▶ **Data in this exercise**

- Opening Delimiter -

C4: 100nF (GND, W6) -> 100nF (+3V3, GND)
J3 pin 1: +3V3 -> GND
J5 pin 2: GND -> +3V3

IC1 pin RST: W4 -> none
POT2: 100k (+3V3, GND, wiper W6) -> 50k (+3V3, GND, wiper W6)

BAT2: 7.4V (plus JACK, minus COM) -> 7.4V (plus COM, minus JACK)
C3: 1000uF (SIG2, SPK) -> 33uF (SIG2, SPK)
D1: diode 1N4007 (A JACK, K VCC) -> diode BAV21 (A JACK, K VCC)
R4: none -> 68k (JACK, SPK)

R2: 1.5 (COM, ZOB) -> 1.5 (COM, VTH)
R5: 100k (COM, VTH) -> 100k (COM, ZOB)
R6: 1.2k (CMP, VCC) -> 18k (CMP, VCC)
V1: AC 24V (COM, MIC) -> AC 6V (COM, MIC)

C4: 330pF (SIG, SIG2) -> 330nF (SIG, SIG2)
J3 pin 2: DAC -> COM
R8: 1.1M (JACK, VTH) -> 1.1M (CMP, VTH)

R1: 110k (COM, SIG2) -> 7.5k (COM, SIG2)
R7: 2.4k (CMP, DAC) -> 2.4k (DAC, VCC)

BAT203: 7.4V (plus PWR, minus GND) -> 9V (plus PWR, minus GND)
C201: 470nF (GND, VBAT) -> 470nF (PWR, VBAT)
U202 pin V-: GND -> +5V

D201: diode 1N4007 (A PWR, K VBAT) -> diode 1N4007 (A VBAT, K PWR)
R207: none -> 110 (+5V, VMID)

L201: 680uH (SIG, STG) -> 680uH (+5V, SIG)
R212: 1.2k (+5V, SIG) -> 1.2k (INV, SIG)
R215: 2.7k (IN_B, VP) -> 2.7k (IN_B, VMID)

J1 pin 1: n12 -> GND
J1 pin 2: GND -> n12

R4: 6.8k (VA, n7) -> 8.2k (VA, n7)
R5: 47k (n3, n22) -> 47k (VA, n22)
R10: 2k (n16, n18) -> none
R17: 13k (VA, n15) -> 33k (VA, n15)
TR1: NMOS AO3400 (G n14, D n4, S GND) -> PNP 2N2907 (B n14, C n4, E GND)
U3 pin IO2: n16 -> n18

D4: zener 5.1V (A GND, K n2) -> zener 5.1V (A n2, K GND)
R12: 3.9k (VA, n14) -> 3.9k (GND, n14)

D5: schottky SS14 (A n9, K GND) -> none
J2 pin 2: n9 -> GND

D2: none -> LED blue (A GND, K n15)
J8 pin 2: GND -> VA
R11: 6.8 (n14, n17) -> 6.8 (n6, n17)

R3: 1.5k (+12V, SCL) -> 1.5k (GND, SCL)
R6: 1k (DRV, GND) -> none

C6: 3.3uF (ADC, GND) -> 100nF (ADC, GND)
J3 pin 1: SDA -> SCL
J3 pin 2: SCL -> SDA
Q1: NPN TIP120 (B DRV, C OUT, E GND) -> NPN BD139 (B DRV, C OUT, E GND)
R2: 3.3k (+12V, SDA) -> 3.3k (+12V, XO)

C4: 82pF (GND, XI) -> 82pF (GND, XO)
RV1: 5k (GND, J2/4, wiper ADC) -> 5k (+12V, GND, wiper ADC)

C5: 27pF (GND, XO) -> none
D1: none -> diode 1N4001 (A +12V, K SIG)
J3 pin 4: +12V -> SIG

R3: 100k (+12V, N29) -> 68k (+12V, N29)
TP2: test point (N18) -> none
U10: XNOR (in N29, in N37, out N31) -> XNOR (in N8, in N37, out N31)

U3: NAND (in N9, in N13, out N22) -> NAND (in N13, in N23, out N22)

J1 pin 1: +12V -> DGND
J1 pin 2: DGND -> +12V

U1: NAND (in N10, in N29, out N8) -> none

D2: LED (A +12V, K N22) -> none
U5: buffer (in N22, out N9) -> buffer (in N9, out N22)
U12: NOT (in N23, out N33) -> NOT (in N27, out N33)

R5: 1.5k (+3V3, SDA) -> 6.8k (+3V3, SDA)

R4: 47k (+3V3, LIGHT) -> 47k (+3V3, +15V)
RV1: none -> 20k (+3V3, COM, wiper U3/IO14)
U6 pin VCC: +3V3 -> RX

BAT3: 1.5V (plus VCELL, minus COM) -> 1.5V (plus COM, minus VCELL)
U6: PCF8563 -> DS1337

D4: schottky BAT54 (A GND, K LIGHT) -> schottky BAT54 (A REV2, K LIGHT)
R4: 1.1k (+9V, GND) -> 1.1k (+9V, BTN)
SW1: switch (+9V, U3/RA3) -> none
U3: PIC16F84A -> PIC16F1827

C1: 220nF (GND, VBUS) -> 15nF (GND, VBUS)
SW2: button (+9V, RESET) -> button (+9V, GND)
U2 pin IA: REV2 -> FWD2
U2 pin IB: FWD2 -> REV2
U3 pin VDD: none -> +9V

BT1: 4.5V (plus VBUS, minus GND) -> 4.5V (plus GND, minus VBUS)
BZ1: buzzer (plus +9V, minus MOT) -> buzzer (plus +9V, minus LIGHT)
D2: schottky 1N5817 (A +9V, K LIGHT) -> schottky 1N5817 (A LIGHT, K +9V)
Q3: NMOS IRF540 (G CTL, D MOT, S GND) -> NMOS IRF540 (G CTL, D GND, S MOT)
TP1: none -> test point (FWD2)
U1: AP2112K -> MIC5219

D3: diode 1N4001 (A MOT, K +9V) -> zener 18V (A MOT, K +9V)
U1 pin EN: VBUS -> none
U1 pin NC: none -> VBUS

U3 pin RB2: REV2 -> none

- Closing Delimiter -

In the listing above, locate the line containing "V1: AC 24V (COM, MIC) -> AC 6V (COM, MIC)" and the line containing "R17: 13k (VA, n15) -> 33k (VA, n15)", then transcribe both and every line between them verbatim.

▶ **Task response**
V1: AC 24V (COM, MIC) -> AC 6V (COM, MIC)

C4: 330pF (SIG, SIG2) -> 330nF (SIG, SIG2)
J3 pin 2: DAC -> COM
R8: 1.1M (JACK, VTH) -> 1.1M (CMP, VTH)

R1: 110k (COM, SIG2) -> 7.5k (COM, SIG2)
R7: 2.4k (CMP, DAC) -> 2.4k (DAC, VCC)

BAT203: 7.4V (plus PWR, minus GND) -> 9V (plus PWR, minus GND)
C201: 470nF (GND, VBAT) -> 470nF (PWR, VBAT)
U202 pin V-: GND -> +5V

D201: diode 1N4007 (A PWR, K VBAT) -> diode 1N4007 (A VBAT, K PWR)
R207: none -> 110 (+5V, VMID)

L201: 680uH (SIG, STG) -> 680uH (+5V, SIG)
R212: 1.2k (+5V, SIG) -> 1.2k (INV, SIG)
R215: 2.7k (IN_B, VP) -> 2.7k (IN_B, VMID)

J1 pin 1: n12 -> GND
J1 pin 2: GND -> n12

R4: 6.8k (VA, n7) -> 8.2k (VA, n7)
R5: 47k (n3, n22) -> 47k (VA, n22)
R10: 2k (n16, n18) -> none
R17: 13k (VA, n15) -> 33k (VA, n15)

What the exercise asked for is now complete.